---------- DATASET

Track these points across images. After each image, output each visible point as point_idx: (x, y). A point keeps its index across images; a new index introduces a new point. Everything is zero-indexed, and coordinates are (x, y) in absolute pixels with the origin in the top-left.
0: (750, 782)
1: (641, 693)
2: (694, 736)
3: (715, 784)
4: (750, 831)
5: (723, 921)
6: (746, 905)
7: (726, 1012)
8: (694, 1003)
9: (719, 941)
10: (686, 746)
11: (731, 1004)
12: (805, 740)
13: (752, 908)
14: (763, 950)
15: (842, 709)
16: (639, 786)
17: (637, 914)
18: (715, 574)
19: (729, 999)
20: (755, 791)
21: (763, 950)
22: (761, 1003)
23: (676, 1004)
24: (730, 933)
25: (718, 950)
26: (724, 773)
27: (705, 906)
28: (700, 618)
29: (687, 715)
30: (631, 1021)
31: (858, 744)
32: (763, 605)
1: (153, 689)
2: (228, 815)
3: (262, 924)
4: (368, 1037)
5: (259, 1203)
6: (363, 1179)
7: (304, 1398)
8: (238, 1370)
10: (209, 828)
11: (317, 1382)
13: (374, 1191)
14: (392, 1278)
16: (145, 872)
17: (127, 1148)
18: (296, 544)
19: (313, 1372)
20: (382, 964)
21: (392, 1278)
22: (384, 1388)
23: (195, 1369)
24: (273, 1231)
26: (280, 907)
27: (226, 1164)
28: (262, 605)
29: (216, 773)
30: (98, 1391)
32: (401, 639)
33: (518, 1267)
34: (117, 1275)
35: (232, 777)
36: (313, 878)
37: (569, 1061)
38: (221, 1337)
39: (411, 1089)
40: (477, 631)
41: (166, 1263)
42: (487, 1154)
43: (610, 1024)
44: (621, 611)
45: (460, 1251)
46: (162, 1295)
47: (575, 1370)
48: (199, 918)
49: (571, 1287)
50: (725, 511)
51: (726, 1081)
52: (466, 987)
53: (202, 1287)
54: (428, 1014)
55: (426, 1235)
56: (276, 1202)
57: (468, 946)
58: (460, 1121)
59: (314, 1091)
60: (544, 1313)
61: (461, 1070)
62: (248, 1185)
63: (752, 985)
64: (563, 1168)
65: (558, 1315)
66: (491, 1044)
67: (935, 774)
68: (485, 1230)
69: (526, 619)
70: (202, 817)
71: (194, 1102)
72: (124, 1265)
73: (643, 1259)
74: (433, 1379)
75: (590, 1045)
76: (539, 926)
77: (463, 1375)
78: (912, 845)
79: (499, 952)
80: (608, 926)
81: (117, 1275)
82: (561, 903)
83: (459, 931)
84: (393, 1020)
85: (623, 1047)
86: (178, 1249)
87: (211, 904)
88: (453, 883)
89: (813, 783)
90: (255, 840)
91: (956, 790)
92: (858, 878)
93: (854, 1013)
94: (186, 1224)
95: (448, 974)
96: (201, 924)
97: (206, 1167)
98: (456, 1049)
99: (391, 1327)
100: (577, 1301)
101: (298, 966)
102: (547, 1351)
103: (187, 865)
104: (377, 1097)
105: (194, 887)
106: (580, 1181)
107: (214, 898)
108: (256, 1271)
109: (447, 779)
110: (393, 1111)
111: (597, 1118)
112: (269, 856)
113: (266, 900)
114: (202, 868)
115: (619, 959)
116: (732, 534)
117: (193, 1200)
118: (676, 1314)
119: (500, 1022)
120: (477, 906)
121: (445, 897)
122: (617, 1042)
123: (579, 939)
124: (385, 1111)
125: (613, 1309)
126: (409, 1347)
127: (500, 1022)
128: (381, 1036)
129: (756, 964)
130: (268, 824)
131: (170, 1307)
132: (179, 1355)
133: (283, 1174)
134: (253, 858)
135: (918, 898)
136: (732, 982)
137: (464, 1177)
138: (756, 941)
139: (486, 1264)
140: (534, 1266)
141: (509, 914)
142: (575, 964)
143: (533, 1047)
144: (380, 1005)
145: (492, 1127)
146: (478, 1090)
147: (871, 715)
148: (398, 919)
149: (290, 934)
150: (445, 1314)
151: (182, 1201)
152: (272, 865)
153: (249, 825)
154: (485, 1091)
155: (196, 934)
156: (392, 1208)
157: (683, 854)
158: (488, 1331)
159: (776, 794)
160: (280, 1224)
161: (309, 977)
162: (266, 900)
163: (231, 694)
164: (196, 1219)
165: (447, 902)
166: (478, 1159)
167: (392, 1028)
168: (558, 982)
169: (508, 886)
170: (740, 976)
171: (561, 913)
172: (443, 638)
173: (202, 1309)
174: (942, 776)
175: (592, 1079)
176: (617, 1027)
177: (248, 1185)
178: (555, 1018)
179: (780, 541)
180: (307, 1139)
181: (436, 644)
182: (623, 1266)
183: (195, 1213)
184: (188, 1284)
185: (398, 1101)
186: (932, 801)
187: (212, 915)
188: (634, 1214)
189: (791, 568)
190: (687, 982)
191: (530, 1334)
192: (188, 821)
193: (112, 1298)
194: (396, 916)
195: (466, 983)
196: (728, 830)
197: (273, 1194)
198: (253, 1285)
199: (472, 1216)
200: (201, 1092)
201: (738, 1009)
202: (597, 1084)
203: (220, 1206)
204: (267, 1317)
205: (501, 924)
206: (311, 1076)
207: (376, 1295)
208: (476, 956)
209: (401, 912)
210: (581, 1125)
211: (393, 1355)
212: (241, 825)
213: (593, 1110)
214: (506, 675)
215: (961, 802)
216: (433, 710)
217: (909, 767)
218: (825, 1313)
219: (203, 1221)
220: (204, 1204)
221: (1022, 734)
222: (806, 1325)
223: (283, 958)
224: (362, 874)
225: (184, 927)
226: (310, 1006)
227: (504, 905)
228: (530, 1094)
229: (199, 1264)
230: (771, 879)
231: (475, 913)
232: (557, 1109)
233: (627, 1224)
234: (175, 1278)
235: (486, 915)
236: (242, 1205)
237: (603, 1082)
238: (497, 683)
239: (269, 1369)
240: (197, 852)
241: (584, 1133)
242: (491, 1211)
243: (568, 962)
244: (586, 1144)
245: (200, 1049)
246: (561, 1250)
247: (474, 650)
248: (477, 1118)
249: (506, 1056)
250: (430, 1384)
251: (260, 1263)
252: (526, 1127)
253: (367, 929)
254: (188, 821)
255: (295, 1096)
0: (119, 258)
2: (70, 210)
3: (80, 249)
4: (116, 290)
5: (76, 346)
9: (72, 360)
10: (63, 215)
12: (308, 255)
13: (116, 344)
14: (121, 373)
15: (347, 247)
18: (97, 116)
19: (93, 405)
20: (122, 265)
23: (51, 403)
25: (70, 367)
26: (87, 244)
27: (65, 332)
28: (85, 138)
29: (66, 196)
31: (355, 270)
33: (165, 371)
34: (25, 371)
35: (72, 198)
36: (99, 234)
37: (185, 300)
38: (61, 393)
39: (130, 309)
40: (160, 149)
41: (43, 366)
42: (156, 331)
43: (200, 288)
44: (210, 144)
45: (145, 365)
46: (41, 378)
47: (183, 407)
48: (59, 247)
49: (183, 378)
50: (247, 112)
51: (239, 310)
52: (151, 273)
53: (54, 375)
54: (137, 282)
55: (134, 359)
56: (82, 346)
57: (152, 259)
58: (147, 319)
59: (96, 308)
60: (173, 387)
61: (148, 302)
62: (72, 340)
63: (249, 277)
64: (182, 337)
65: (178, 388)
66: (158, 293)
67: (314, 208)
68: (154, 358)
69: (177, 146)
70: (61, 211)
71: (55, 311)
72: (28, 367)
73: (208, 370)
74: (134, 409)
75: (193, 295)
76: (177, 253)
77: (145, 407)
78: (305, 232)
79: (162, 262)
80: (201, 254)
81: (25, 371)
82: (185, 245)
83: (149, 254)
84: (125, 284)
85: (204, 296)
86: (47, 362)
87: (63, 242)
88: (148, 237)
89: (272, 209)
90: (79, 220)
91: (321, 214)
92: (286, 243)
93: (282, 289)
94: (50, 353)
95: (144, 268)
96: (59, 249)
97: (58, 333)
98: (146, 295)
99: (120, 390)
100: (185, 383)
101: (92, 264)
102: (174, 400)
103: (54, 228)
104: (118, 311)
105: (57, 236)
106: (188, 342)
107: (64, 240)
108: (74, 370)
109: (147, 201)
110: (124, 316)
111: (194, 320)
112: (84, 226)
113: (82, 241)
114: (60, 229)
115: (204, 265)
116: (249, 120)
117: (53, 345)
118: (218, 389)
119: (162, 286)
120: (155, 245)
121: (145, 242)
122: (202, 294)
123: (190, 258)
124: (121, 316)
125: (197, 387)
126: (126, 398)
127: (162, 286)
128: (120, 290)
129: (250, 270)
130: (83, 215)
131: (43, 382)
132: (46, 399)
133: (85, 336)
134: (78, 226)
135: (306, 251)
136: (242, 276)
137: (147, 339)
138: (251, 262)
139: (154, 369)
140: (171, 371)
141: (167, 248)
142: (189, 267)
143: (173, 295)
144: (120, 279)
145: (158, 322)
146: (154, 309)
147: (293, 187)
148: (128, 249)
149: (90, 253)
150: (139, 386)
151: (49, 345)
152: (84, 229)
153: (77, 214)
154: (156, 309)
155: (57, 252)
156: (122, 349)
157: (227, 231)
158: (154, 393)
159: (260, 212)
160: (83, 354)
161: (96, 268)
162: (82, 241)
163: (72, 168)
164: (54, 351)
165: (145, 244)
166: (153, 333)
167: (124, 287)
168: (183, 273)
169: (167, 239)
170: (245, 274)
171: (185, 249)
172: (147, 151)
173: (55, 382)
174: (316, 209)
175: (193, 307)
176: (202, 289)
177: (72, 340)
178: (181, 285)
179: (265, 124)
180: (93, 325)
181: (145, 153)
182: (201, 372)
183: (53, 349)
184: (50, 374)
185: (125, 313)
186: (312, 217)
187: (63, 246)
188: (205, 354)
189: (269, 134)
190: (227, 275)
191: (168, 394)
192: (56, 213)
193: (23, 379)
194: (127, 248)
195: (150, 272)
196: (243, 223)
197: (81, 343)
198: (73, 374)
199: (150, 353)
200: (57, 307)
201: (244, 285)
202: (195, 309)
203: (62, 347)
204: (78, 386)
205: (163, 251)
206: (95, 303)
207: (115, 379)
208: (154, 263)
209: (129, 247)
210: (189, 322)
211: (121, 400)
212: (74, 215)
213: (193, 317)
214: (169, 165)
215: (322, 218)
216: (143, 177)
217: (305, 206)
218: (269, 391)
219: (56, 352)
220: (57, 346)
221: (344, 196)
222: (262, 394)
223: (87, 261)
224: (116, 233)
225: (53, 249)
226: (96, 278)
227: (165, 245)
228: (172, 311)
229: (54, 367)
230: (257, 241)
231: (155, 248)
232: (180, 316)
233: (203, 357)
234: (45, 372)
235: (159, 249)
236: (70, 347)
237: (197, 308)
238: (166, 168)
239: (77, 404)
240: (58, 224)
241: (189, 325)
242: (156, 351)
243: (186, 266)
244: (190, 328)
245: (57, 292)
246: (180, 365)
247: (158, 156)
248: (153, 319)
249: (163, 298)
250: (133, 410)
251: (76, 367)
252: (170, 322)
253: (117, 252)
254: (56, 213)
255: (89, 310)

--------------------

> **REQUIRED WORK**
Output as a JSON list of strings, one per line and omitting blank lines, the lines of the records beginning with the line that contains "33: (518, 1267)" and continuing through the line that contains "59: (314, 1091)".

> **SOLUTION TO THIS EXERCISE**
[
  "33: (518, 1267)",
  "34: (117, 1275)",
  "35: (232, 777)",
  "36: (313, 878)",
  "37: (569, 1061)",
  "38: (221, 1337)",
  "39: (411, 1089)",
  "40: (477, 631)",
  "41: (166, 1263)",
  "42: (487, 1154)",
  "43: (610, 1024)",
  "44: (621, 611)",
  "45: (460, 1251)",
  "46: (162, 1295)",
  "47: (575, 1370)",
  "48: (199, 918)",
  "49: (571, 1287)",
  "50: (725, 511)",
  "51: (726, 1081)",
  "52: (466, 987)",
  "53: (202, 1287)",
  "54: (428, 1014)",
  "55: (426, 1235)",
  "56: (276, 1202)",
  "57: (468, 946)",
  "58: (460, 1121)",
  "59: (314, 1091)"
]